- [PROMPT]
All lines containing the string "degrees" must be copied from the entries.

++++ MATERIAL SUPPLIED

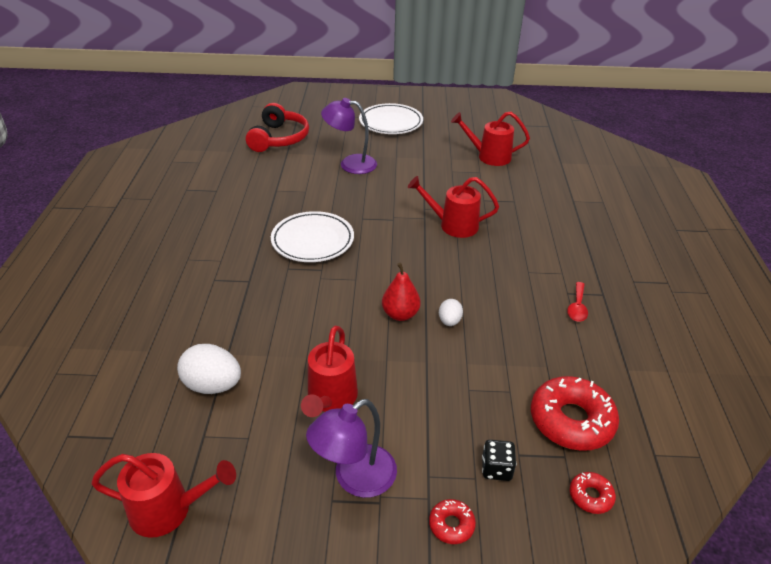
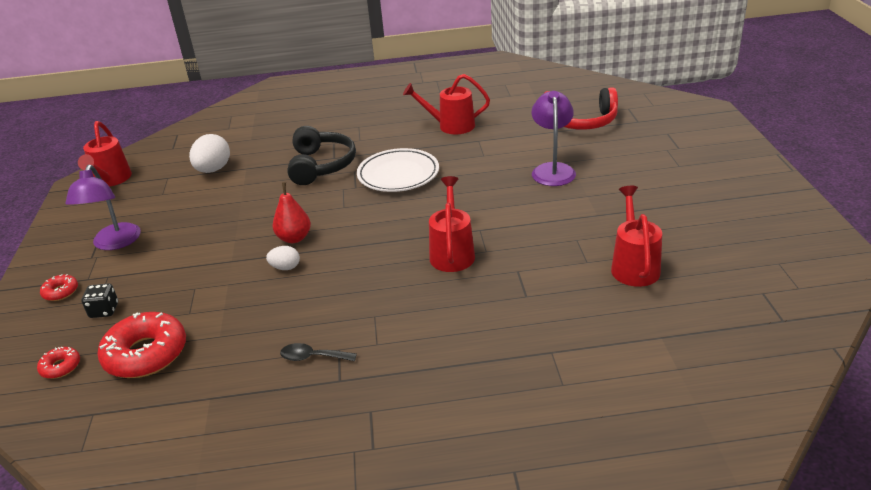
camera: 85 degrees right, 5 degrees down
(261, 291) = (321, 165): none -> black headphones
(330, 399) = (192, 220): red watering can -> red watering can (450, 126)
(355, 479) = (114, 243): purple lamp -> purple lamp turned 135 degrees counterclockwise
(391, 123) = (673, 179): white plate -> none
(577, 307) = (312, 357): red spoon -> black spoon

++++++++

- [SOLUTION BELOW]
camera: 85 degrees right, 5 degrees down
(355, 479) = (114, 243): purple lamp -> purple lamp turned 135 degrees counterclockwise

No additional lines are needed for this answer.